====== Dataset records ======

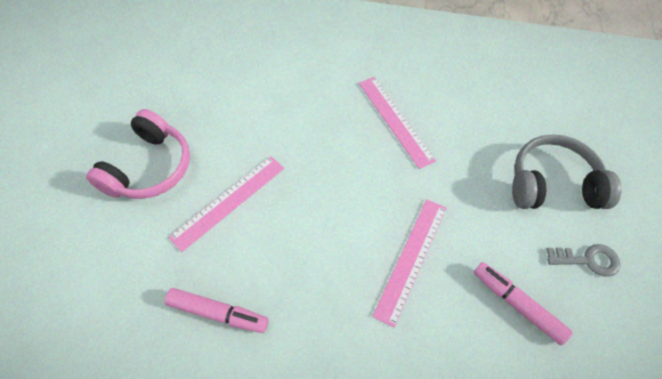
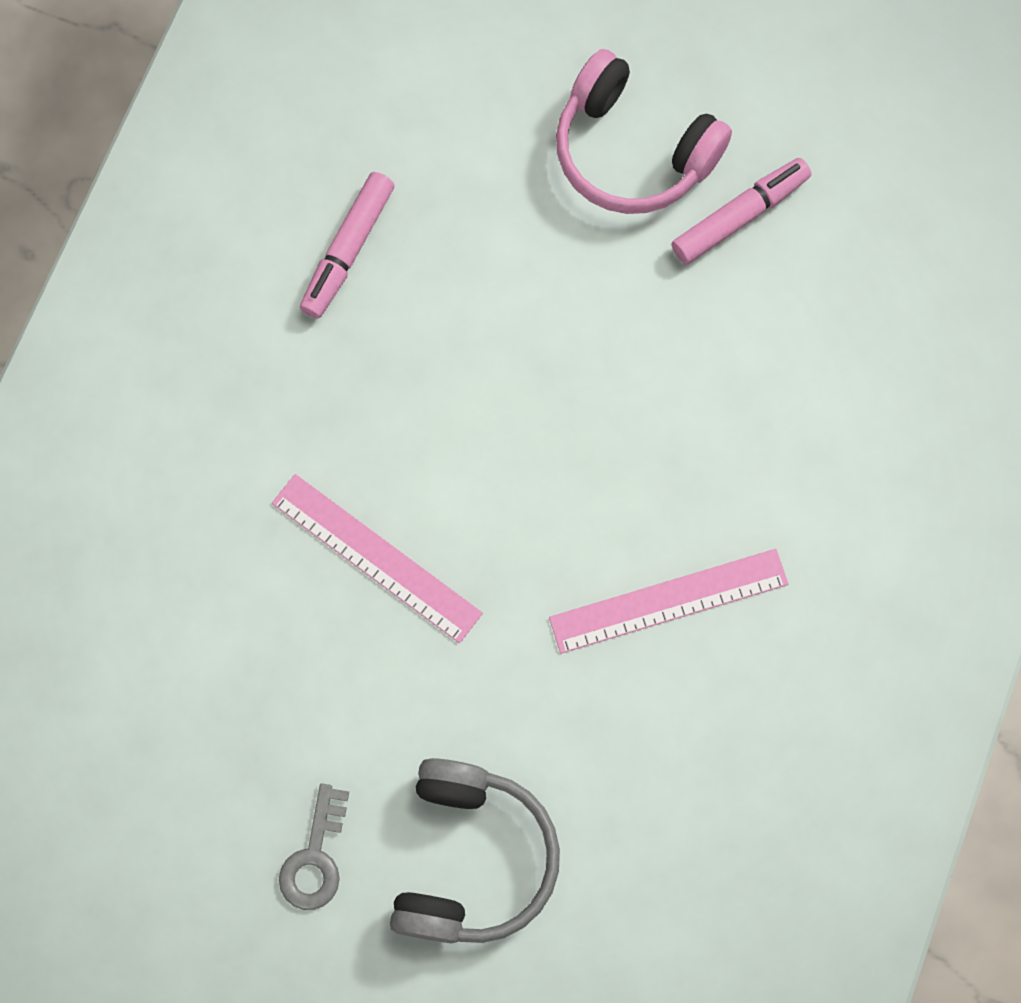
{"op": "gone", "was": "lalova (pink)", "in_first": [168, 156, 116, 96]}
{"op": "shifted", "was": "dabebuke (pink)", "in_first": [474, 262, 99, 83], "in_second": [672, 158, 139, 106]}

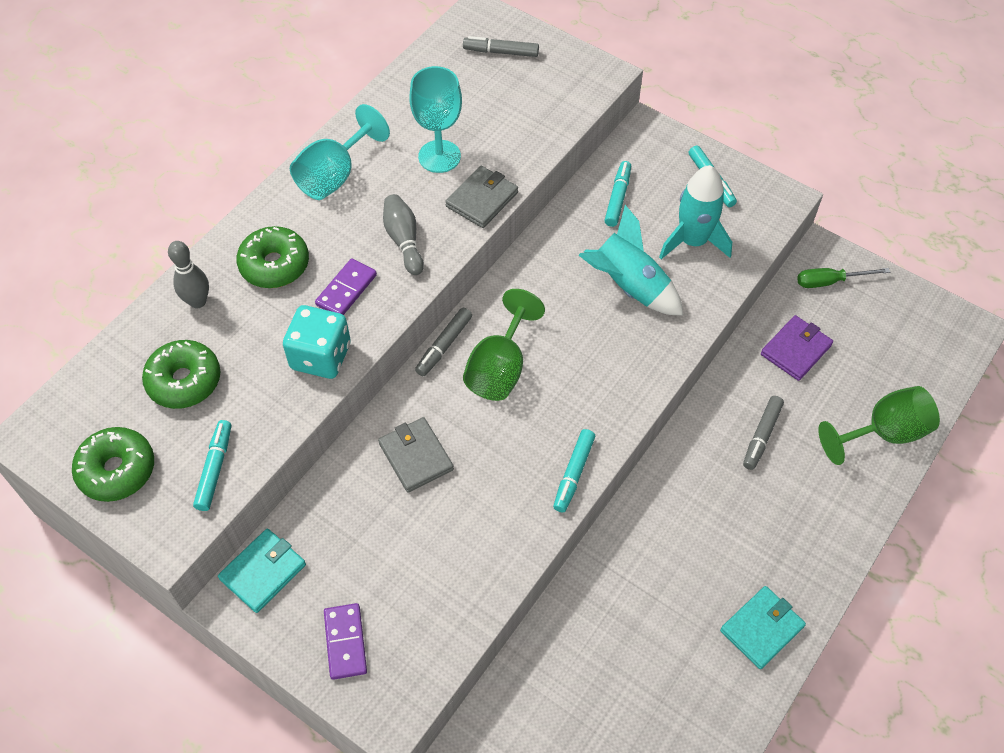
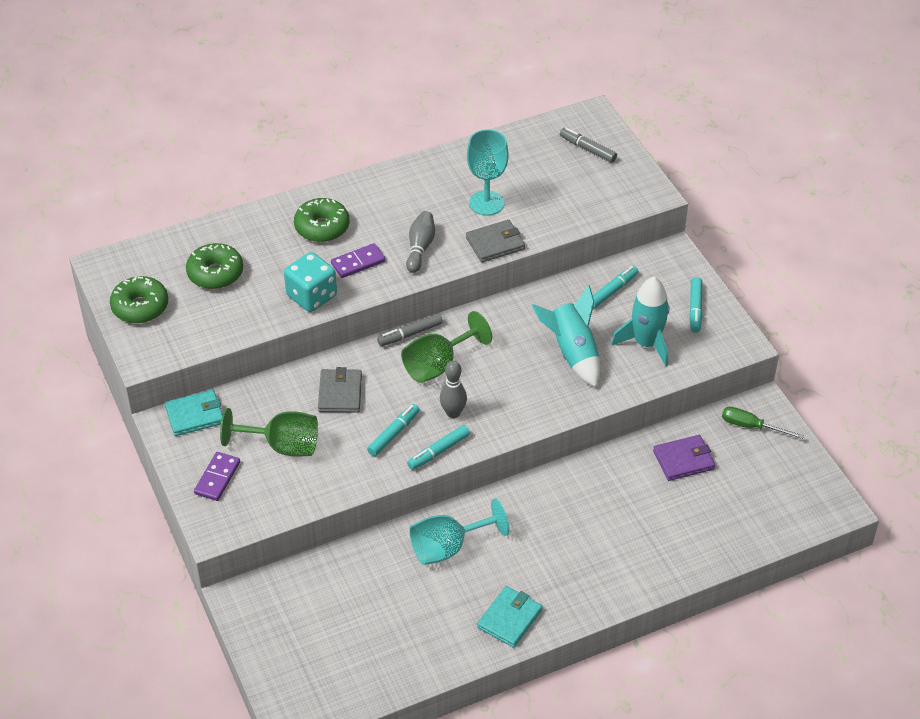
{"op": "gone", "was": "dabebuke (grey)", "in_first": [743, 396, 41, 74]}
{"op": "shifted", "was": "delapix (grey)", "in_first": [168, 241, 41, 67], "in_second": [440, 361, 27, 57]}
{"op": "shifted", "was": "dabebuke (turquoise)", "in_first": [193, 420, 38, 91], "in_second": [367, 404, 53, 52]}
{"op": "shifted", "was": "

======

:: Exercise objective ::
Above are the records; copy them exactly without the pictures.

:: Task output ::
{"op": "gone", "was": "lalova (pink)", "in_first": [168, 156, 116, 96]}
{"op": "shifted", "was": "dabebuke (pink)", "in_first": [474, 262, 99, 83], "in_second": [672, 158, 139, 106]}

{"op": "gone", "was": "dabebuke (grey)", "in_first": [743, 396, 41, 74]}
{"op": "shifted", "was": "delapix (grey)", "in_first": [168, 241, 41, 67], "in_second": [440, 361, 27, 57]}
{"op": "shifted", "was": "dabebuke (turquoise)", "in_first": [193, 420, 38, 91], "in_second": [367, 404, 53, 52]}
{"op": "shifted", "was": "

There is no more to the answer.